REQUIREMENT: Please find the lines in the entries below that contain the word "none", and copy each one.

***

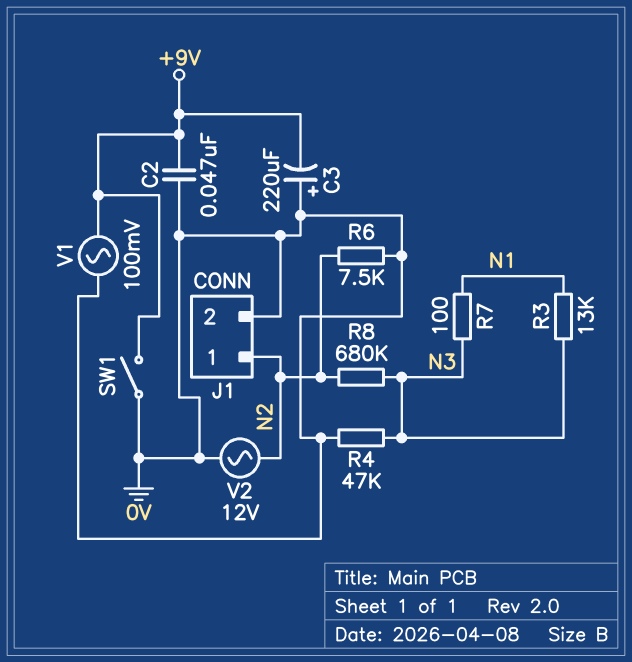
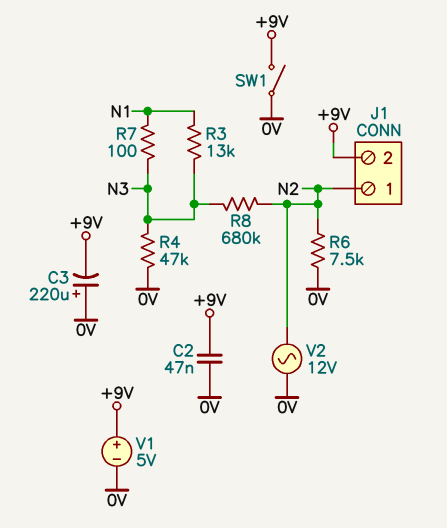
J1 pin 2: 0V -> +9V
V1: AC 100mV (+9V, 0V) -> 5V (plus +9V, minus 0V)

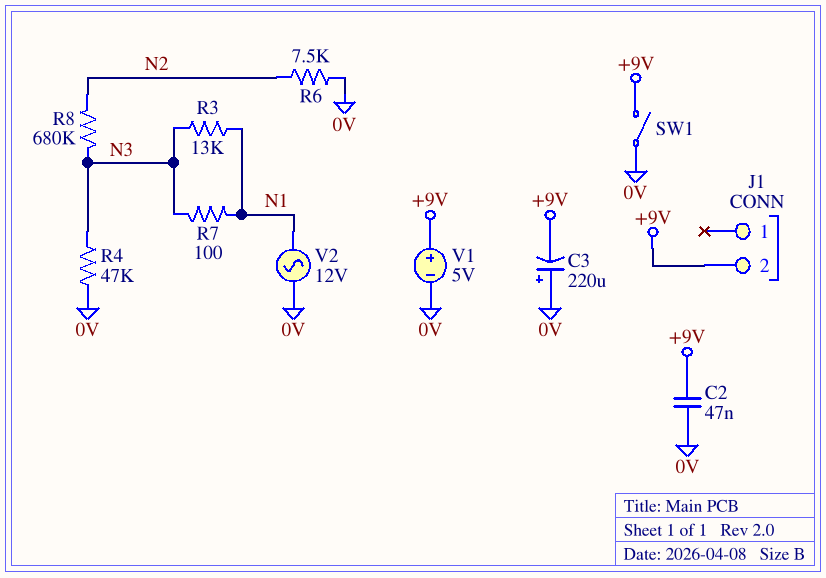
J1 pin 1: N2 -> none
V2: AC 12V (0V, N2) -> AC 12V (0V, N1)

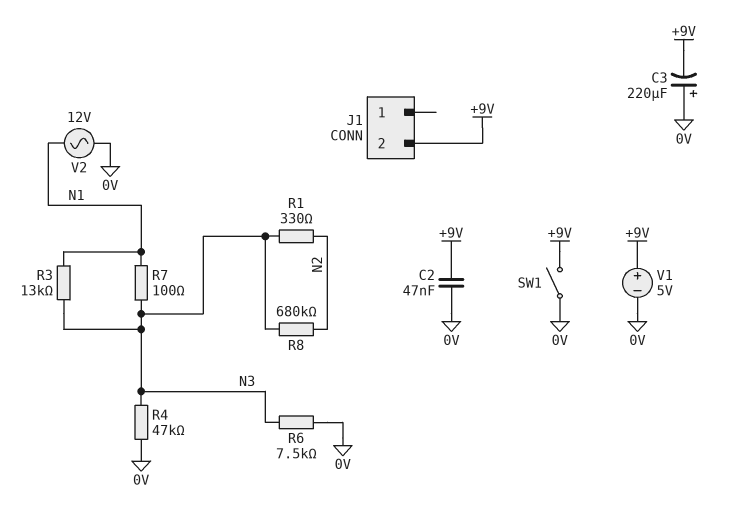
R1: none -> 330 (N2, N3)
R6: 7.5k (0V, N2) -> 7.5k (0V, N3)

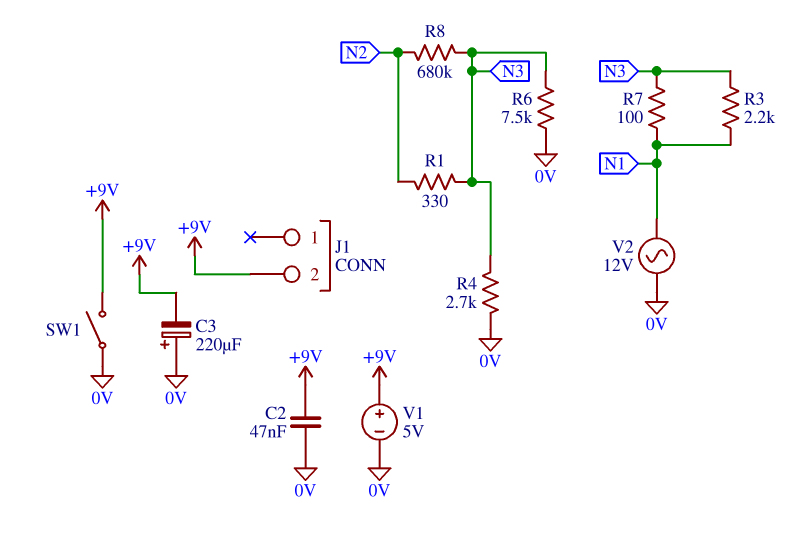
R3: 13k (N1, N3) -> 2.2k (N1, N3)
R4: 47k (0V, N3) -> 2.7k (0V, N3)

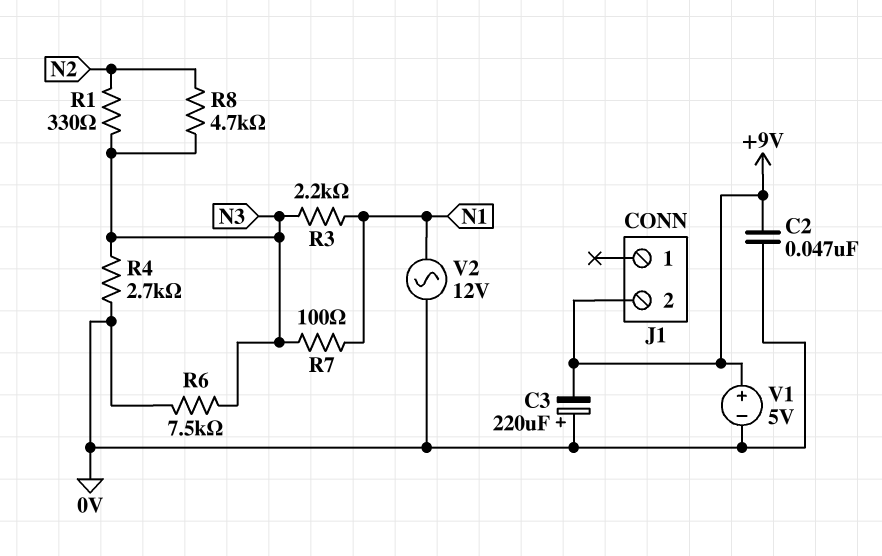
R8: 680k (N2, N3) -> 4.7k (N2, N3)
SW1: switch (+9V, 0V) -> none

***

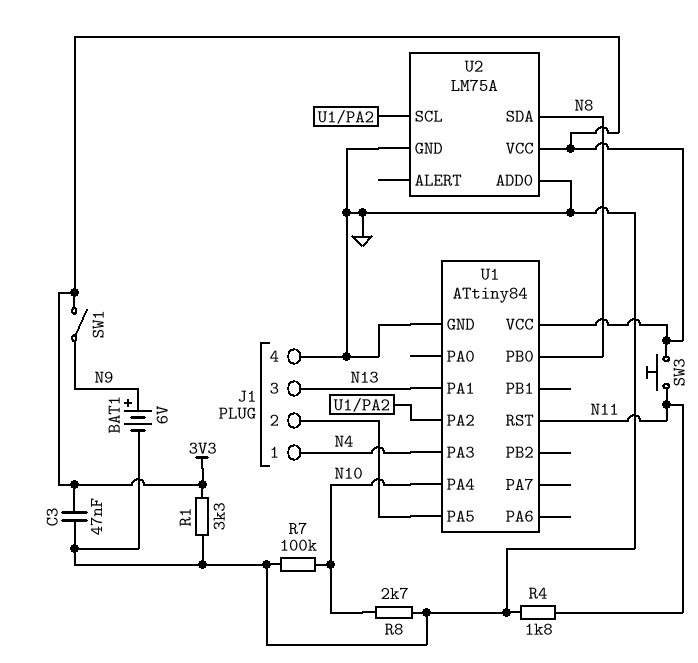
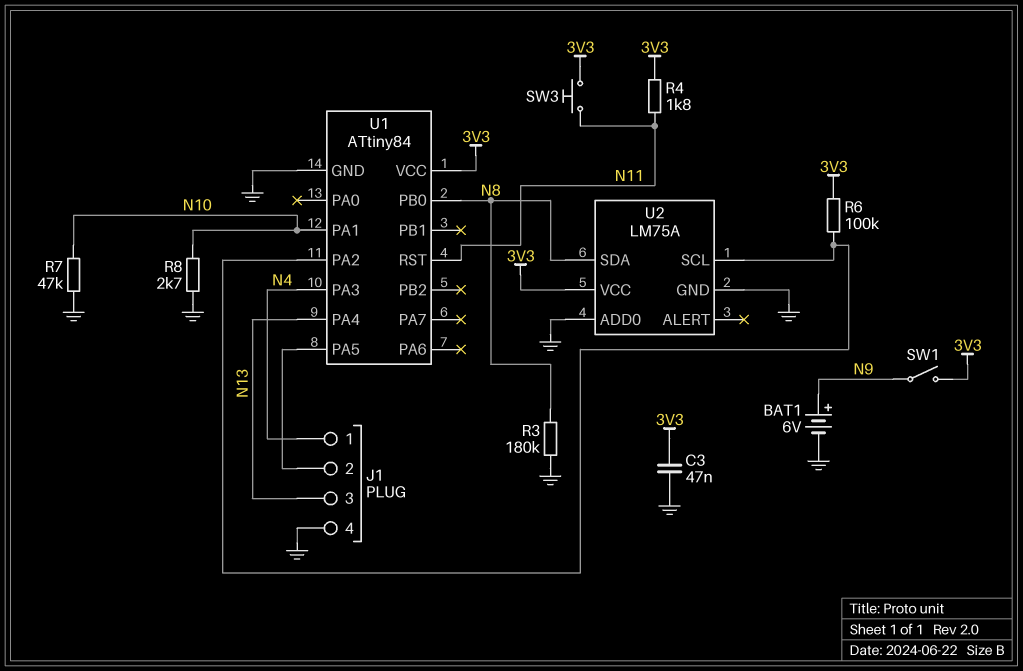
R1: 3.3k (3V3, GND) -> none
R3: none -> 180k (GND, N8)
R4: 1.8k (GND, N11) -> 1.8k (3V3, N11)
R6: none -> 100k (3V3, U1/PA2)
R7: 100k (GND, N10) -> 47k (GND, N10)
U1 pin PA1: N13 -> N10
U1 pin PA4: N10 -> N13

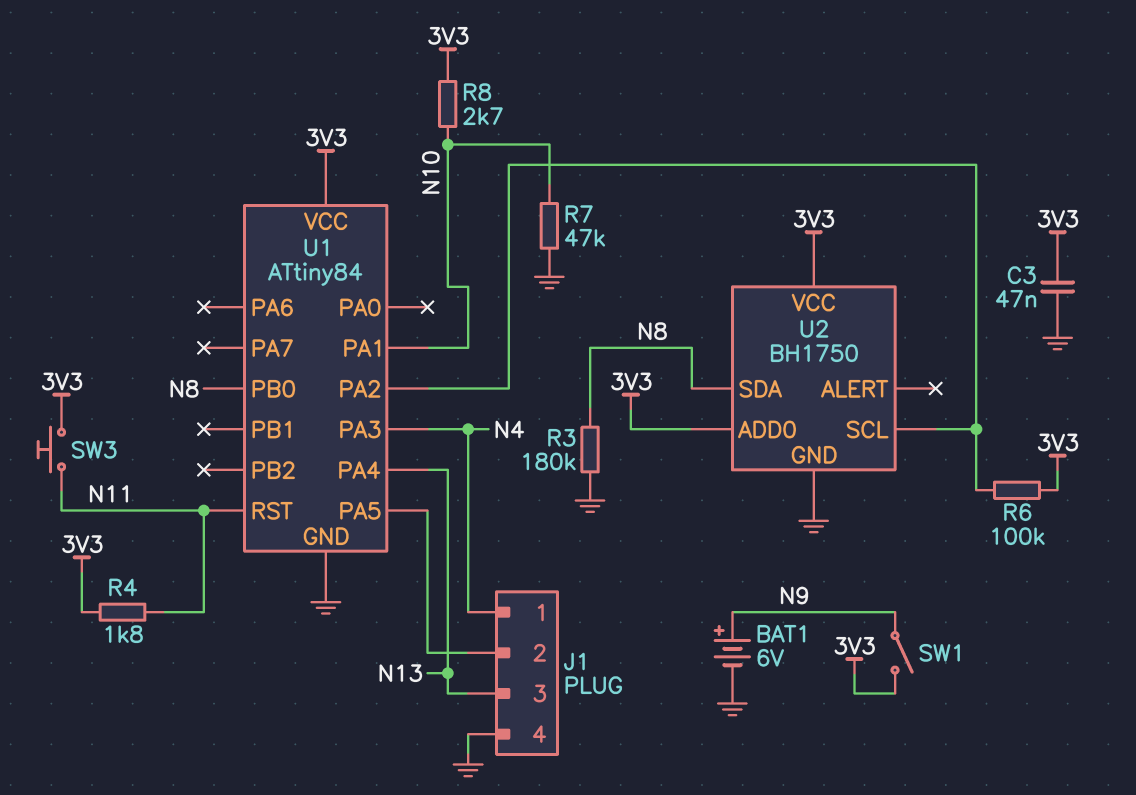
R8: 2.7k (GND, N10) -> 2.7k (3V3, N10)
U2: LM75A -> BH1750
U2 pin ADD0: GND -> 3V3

***

OUTPUT:
J1 pin 1: N2 -> none
R1: none -> 330 (N2, N3)
SW1: switch (+9V, 0V) -> none
R1: 3.3k (3V3, GND) -> none
R3: none -> 180k (GND, N8)
R6: none -> 100k (3V3, U1/PA2)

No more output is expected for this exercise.